* [TRY IT]:
Under no circumstances alter the records; copy each one exactly.

'''

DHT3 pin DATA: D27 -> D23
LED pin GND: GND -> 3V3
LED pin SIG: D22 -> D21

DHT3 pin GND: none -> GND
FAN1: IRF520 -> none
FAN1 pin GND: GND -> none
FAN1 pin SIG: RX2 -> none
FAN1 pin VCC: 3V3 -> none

'''

* [THE COMPLETED TASK]:
DHT3 pin DATA: D27 -> D23
LED pin GND: GND -> 3V3
LED pin SIG: D22 -> D21

DHT3 pin GND: none -> GND
FAN1: IRF520 -> none
FAN1 pin GND: GND -> none
FAN1 pin SIG: RX2 -> none
FAN1 pin VCC: 3V3 -> none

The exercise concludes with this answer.